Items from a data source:

——————

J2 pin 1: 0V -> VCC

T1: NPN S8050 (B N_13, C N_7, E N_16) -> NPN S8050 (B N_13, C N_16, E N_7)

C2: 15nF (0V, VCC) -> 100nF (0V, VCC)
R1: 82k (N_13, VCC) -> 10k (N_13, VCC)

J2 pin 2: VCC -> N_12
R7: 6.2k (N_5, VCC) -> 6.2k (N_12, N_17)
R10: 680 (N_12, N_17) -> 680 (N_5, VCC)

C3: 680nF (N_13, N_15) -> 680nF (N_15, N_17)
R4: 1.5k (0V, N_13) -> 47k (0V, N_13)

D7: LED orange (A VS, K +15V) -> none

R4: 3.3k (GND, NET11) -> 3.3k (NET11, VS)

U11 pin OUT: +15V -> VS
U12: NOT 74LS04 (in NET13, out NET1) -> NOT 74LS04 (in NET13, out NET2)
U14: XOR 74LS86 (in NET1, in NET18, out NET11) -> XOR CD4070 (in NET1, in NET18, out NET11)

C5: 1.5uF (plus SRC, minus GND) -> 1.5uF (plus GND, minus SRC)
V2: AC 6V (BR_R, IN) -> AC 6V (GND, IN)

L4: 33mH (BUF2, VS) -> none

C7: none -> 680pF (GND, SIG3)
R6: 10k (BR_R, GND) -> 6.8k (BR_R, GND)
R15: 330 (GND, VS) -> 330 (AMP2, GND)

——————

> _Assignment_
All of the entries above should be written out again exactly.

> _Result_
J2 pin 1: 0V -> VCC

T1: NPN S8050 (B N_13, C N_7, E N_16) -> NPN S8050 (B N_13, C N_16, E N_7)

C2: 15nF (0V, VCC) -> 100nF (0V, VCC)
R1: 82k (N_13, VCC) -> 10k (N_13, VCC)

J2 pin 2: VCC -> N_12
R7: 6.2k (N_5, VCC) -> 6.2k (N_12, N_17)
R10: 680 (N_12, N_17) -> 680 (N_5, VCC)

C3: 680nF (N_13, N_15) -> 680nF (N_15, N_17)
R4: 1.5k (0V, N_13) -> 47k (0V, N_13)

D7: LED orange (A VS, K +15V) -> none

R4: 3.3k (GND, NET11) -> 3.3k (NET11, VS)

U11 pin OUT: +15V -> VS
U12: NOT 74LS04 (in NET13, out NET1) -> NOT 74LS04 (in NET13, out NET2)
U14: XOR 74LS86 (in NET1, in NET18, out NET11) -> XOR CD4070 (in NET1, in NET18, out NET11)

C5: 1.5uF (plus SRC, minus GND) -> 1.5uF (plus GND, minus SRC)
V2: AC 6V (BR_R, IN) -> AC 6V (GND, IN)

L4: 33mH (BUF2, VS) -> none

C7: none -> 680pF (GND, SIG3)
R6: 10k (BR_R, GND) -> 6.8k (BR_R, GND)
R15: 330 (GND, VS) -> 330 (AMP2, GND)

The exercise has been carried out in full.